Task instructions: When scanning the data, count every line with "brown" in it, and report only the resulting number.

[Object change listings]
....
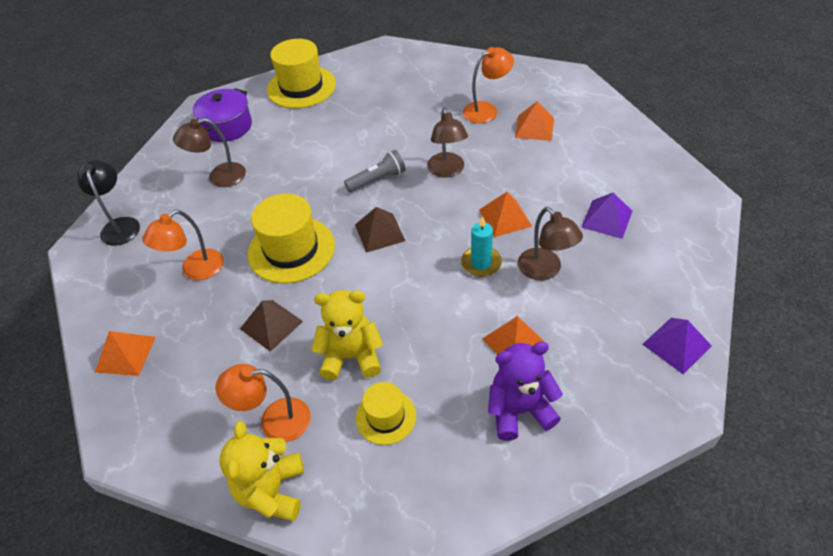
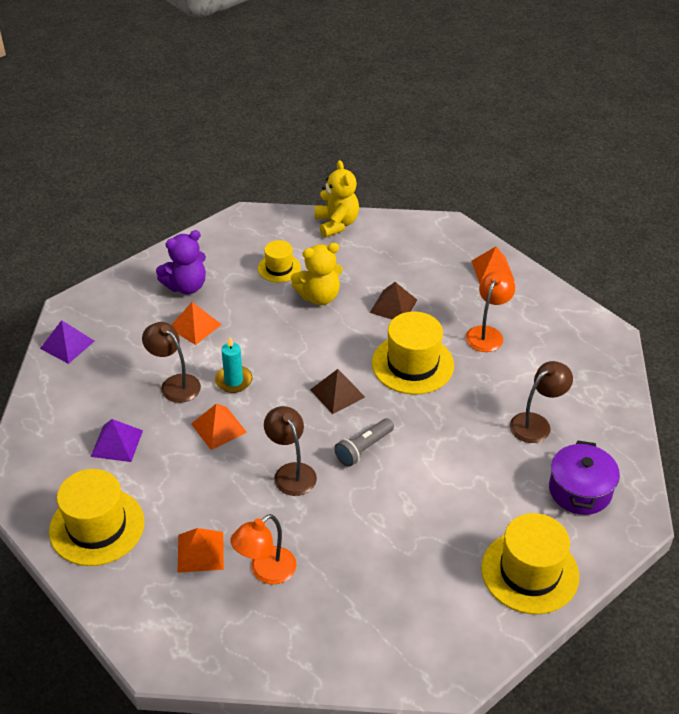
camera: 160 degrees right, 5 degrees down
(120, 225) = (593, 359): black lamp -> none
(274, 421) = (355, 254): orange lamp -> none
(620, 155) = (97, 526): none -> yellow hat

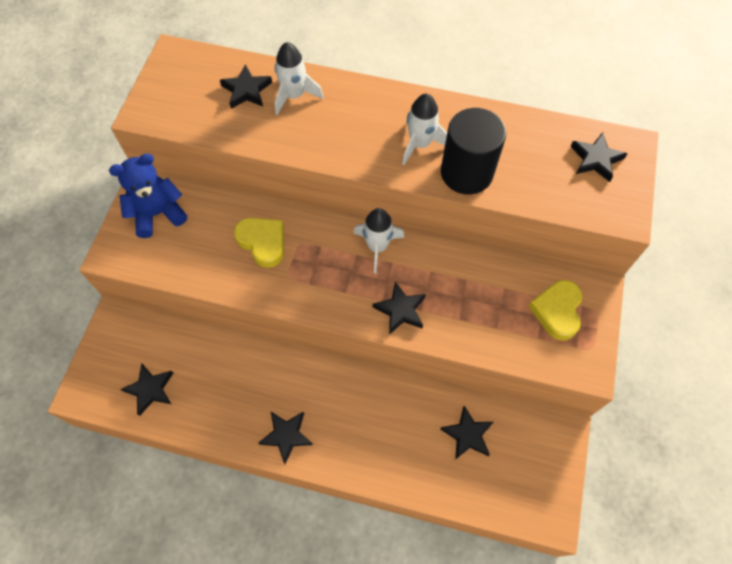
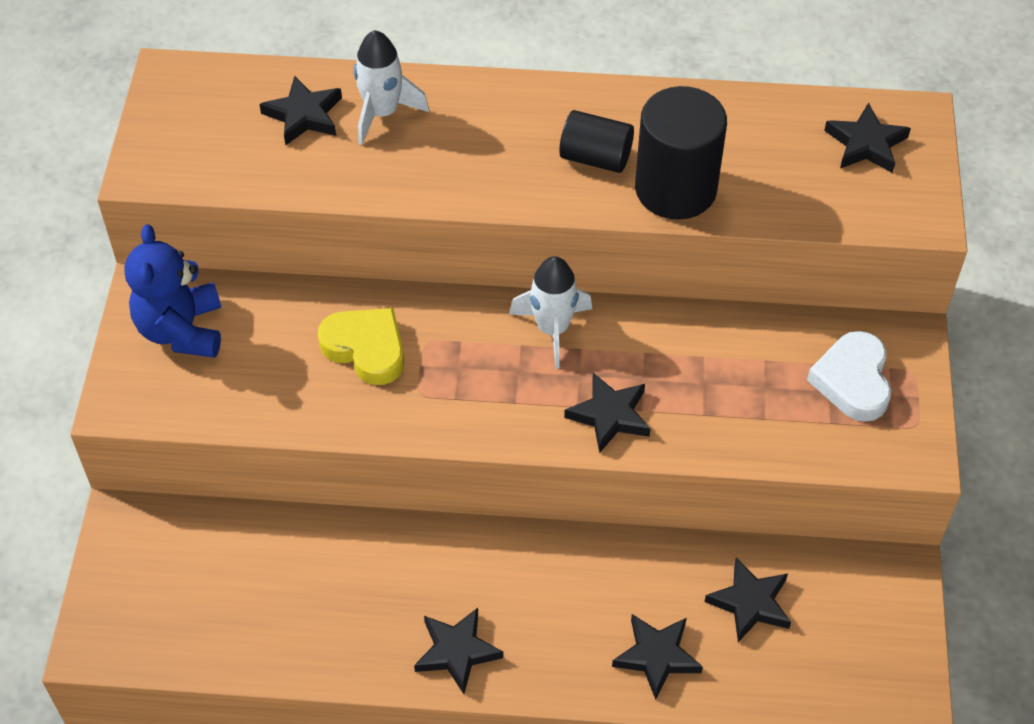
camera: 10 degrees left, 10 degrees down
(150, 389) = (211, 619): black star -> black star (657, 656)
(158, 214) = (182, 330): blue teddy bear -> blue teddy bear turned 60 degrees counterclockwise
(420, 144) = (595, 158): white rocket -> black cylinder
(557, 311) = (853, 381): yellow heart -> white heart

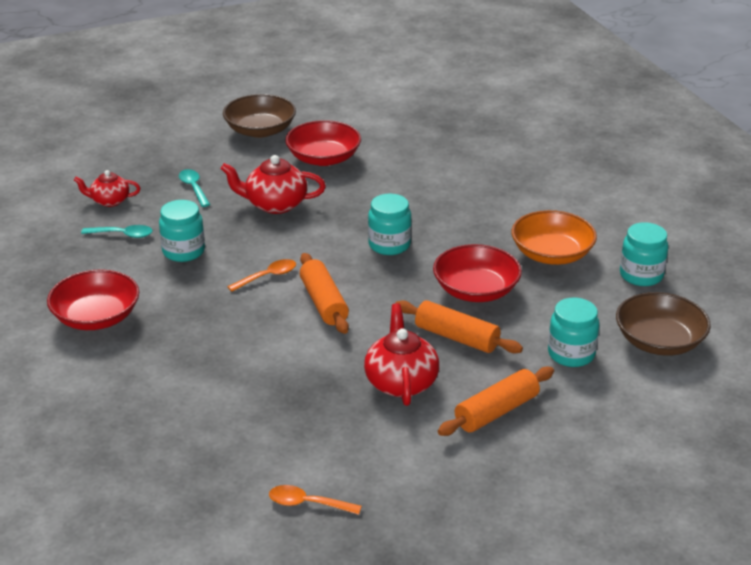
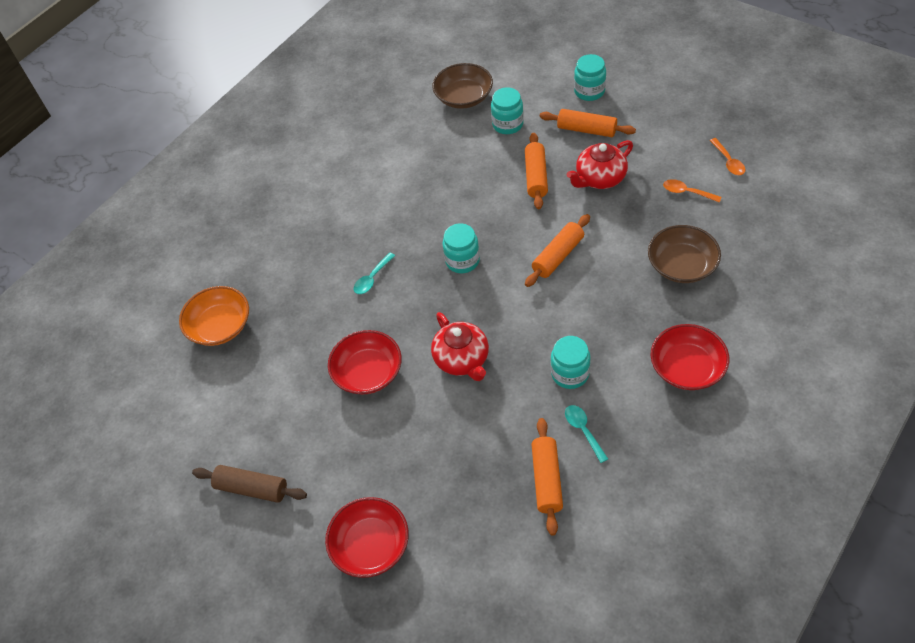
camera: 115 degrees left, 20 degrees up
(109, 201) = (547, 479): red teapot -> orange rolling pin
(194, 188) = (480, 432): turquoise spoon -> turquoise spoon (372, 278)
(260, 130) = (350, 450): brown bowl -> brown bowl (681, 265)
(267, 276) = (556, 303): orange spoon -> orange spoon (687, 192)
(284, 87) = (252, 488): none -> brown rolling pin
(476, 290) = (479, 192): red bowl -> red bowl (370, 545)
(552, 254) = (407, 177): orange bowl -> orange bowl (220, 326)
(641, 275) = (399, 129): turquoise jar -> turquoise jar (589, 91)

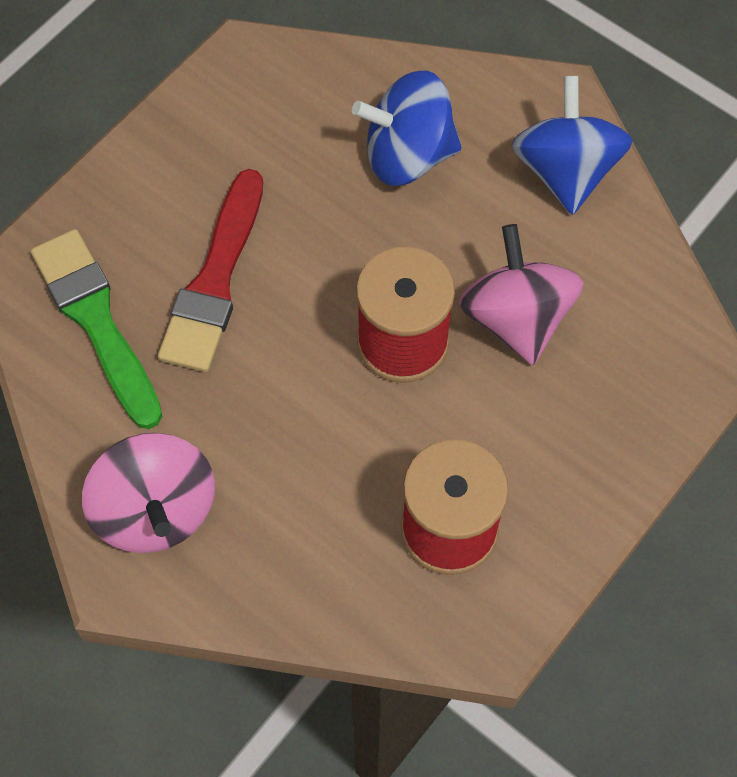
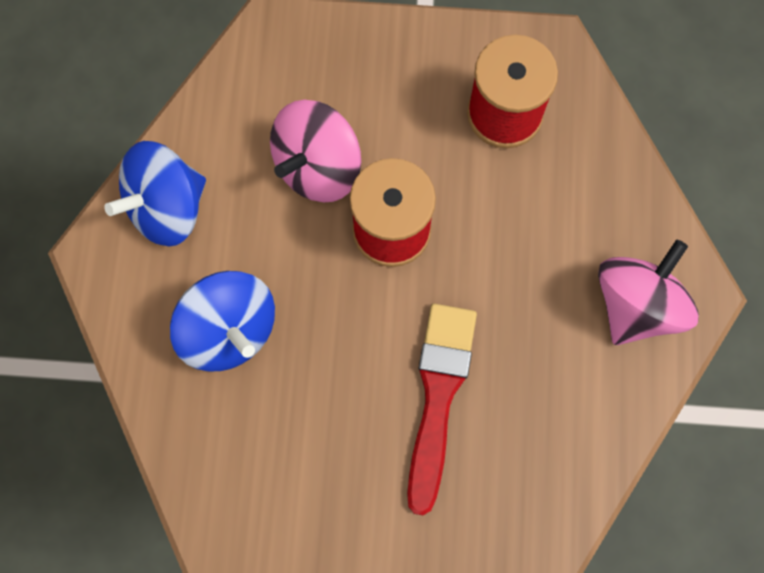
camera: 125 degrees left, 10 degrees up
(96, 321) = (534, 458): green brush -> none
(215, 281) = (438, 396): red brush -> red brush turned 60 degrees counterclockwise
....
Response below: 2